→ Written request
Repeat the whole listing below word for word, from the first line to the last.

→ Supplied records
○ ○ ○ ○ ○
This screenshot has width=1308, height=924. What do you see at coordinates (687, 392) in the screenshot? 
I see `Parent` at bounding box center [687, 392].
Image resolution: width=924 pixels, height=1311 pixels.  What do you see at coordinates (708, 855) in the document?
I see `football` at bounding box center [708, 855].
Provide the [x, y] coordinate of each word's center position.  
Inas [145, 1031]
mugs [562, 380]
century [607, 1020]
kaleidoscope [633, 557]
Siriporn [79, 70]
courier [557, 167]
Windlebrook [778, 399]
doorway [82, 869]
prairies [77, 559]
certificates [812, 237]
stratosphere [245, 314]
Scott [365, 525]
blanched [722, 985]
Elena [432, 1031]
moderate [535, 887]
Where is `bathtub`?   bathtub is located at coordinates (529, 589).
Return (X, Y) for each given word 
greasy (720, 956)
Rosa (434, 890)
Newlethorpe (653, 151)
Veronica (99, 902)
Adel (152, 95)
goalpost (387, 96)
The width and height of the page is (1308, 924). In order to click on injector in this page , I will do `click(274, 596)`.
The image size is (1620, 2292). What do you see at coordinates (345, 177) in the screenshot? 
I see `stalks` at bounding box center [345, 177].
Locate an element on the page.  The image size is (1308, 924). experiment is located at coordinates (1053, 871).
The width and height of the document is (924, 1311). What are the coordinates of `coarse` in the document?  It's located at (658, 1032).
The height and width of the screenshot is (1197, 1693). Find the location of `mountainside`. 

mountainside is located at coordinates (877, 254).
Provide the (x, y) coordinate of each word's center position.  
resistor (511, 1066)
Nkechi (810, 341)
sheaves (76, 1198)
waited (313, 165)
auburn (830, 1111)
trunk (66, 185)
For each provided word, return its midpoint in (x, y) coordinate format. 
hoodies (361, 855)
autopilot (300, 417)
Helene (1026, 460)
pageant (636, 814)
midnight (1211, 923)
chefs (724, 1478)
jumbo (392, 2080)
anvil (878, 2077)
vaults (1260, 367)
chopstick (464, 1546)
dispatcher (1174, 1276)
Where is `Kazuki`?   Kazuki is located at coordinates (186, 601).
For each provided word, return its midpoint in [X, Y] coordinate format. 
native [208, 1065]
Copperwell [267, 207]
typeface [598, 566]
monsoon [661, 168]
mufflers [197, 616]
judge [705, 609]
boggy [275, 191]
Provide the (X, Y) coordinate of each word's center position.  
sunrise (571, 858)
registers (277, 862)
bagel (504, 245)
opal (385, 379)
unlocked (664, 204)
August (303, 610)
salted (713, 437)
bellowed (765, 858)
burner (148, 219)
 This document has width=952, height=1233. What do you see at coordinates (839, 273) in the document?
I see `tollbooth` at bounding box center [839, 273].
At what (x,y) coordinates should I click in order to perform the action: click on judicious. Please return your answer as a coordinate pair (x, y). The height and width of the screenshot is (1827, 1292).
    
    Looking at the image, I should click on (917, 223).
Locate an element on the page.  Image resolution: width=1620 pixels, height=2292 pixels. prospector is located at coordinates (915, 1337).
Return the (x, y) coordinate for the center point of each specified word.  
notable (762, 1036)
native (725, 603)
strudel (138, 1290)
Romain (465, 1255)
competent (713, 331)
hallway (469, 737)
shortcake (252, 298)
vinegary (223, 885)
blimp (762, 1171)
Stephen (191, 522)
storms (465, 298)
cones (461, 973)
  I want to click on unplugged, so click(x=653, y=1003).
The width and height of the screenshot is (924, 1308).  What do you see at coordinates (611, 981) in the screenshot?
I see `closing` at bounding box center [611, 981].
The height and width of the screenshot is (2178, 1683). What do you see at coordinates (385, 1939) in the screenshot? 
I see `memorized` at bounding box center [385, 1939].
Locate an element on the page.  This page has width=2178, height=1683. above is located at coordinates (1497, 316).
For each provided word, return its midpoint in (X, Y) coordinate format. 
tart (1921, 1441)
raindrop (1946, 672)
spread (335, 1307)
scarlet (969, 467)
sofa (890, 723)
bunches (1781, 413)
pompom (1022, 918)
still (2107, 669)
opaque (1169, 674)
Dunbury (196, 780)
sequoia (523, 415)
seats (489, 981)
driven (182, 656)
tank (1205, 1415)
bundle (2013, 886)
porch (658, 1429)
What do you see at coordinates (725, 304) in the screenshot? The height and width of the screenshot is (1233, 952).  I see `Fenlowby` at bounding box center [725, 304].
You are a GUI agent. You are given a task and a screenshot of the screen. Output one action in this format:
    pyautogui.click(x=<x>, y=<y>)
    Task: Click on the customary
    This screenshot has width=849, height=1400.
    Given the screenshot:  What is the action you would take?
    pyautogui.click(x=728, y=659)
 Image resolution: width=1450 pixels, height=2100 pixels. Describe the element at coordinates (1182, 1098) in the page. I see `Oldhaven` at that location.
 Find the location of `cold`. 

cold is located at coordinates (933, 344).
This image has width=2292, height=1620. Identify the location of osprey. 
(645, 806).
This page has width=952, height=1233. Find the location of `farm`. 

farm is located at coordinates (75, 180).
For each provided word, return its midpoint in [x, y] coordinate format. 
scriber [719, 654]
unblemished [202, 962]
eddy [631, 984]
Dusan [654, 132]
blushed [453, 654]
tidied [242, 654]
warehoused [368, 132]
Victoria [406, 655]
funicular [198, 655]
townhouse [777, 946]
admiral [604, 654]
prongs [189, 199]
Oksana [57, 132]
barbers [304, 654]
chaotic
○ ○ ○ ○ ○
→ Response to the exercise
This screenshot has width=1308, height=924. What do you see at coordinates (687, 392) in the screenshot? 
I see `Parent` at bounding box center [687, 392].
Image resolution: width=924 pixels, height=1311 pixels.  What do you see at coordinates (708, 855) in the document?
I see `football` at bounding box center [708, 855].
Provide the [x, y] coordinate of each word's center position.  
Inas [145, 1031]
mugs [562, 380]
century [607, 1020]
kaleidoscope [633, 557]
Siriporn [79, 70]
courier [557, 167]
Windlebrook [778, 399]
doorway [82, 869]
prairies [77, 559]
certificates [812, 237]
stratosphere [245, 314]
Scott [365, 525]
blanched [722, 985]
Elena [432, 1031]
moderate [535, 887]
Where is `bathtub`?   bathtub is located at coordinates (529, 589).
Return (X, Y) for each given word 
greasy (720, 956)
Rosa (434, 890)
Newlethorpe (653, 151)
Veronica (99, 902)
Adel (152, 95)
goalpost (387, 96)
The width and height of the page is (1308, 924). In order to click on injector in this page , I will do `click(274, 596)`.
The image size is (1620, 2292). What do you see at coordinates (345, 177) in the screenshot? 
I see `stalks` at bounding box center [345, 177].
Locate an element on the page.  The image size is (1308, 924). experiment is located at coordinates (1053, 871).
The width and height of the document is (924, 1311). What are the coordinates of `coarse` in the document?  It's located at (658, 1032).
The height and width of the screenshot is (1197, 1693). Find the location of `mountainside`. 

mountainside is located at coordinates (877, 254).
Provide the (x, y) coordinate of each word's center position.  
resistor (511, 1066)
Nkechi (810, 341)
sheaves (76, 1198)
waited (313, 165)
auburn (830, 1111)
trunk (66, 185)
For each provided word, return its midpoint in (x, y) coordinate format. 
hoodies (361, 855)
autopilot (300, 417)
Helene (1026, 460)
pageant (636, 814)
midnight (1211, 923)
chefs (724, 1478)
jumbo (392, 2080)
anvil (878, 2077)
vaults (1260, 367)
chopstick (464, 1546)
dispatcher (1174, 1276)
Where is `Kazuki`?   Kazuki is located at coordinates (186, 601).
For each provided word, return its midpoint in [X, Y] coordinate format. 
native [208, 1065]
Copperwell [267, 207]
typeface [598, 566]
monsoon [661, 168]
mufflers [197, 616]
judge [705, 609]
boggy [275, 191]
Provide the (X, Y) coordinate of each word's center position.  
sunrise (571, 858)
registers (277, 862)
bagel (504, 245)
opal (385, 379)
unlocked (664, 204)
August (303, 610)
salted (713, 437)
bellowed (765, 858)
burner (148, 219)
 This document has width=952, height=1233. What do you see at coordinates (839, 273) in the document?
I see `tollbooth` at bounding box center [839, 273].
At what (x,y) coordinates should I click in order to perform the action: click on judicious. Please return your answer as a coordinate pair (x, y). The height and width of the screenshot is (1827, 1292).
    
    Looking at the image, I should click on (917, 223).
Locate an element on the page.  Image resolution: width=1620 pixels, height=2292 pixels. prospector is located at coordinates (915, 1337).
Return the (x, y) coordinate for the center point of each specified word.  
notable (762, 1036)
native (725, 603)
strudel (138, 1290)
Romain (465, 1255)
competent (713, 331)
hallway (469, 737)
shortcake (252, 298)
vinegary (223, 885)
blimp (762, 1171)
Stephen (191, 522)
storms (465, 298)
cones (461, 973)
  I want to click on unplugged, so click(x=653, y=1003).
The width and height of the screenshot is (924, 1308).  What do you see at coordinates (611, 981) in the screenshot?
I see `closing` at bounding box center [611, 981].
The height and width of the screenshot is (2178, 1683). What do you see at coordinates (385, 1939) in the screenshot? 
I see `memorized` at bounding box center [385, 1939].
Locate an element on the page.  This page has width=2178, height=1683. above is located at coordinates (1497, 316).
For each provided word, return its midpoint in (X, Y) coordinate format. 
tart (1921, 1441)
raindrop (1946, 672)
spread (335, 1307)
scarlet (969, 467)
sofa (890, 723)
bunches (1781, 413)
pompom (1022, 918)
still (2107, 669)
opaque (1169, 674)
Dunbury (196, 780)
sequoia (523, 415)
seats (489, 981)
driven (182, 656)
tank (1205, 1415)
bundle (2013, 886)
porch (658, 1429)
What do you see at coordinates (725, 304) in the screenshot? The height and width of the screenshot is (1233, 952).  I see `Fenlowby` at bounding box center [725, 304].
You are a GUI agent. You are given a task and a screenshot of the screen. Output one action in this format:
    pyautogui.click(x=<x>, y=<y>)
    Task: Click on the customary
    This screenshot has width=849, height=1400.
    Given the screenshot:  What is the action you would take?
    pyautogui.click(x=728, y=659)
 Image resolution: width=1450 pixels, height=2100 pixels. Describe the element at coordinates (1182, 1098) in the page. I see `Oldhaven` at that location.
 Find the location of `cold`. 

cold is located at coordinates (933, 344).
This image has width=2292, height=1620. Identify the location of osprey. 
(645, 806).
This page has width=952, height=1233. Find the location of `farm`. 

farm is located at coordinates (75, 180).
For each provided word, return its midpoint in [x, y] coordinate format. 
scriber [719, 654]
unblemished [202, 962]
eddy [631, 984]
Dusan [654, 132]
blushed [453, 654]
tidied [242, 654]
warehoused [368, 132]
Victoria [406, 655]
funicular [198, 655]
townhouse [777, 946]
admiral [604, 654]
prongs [189, 199]
Oksana [57, 132]
barbers [304, 654]
chaotic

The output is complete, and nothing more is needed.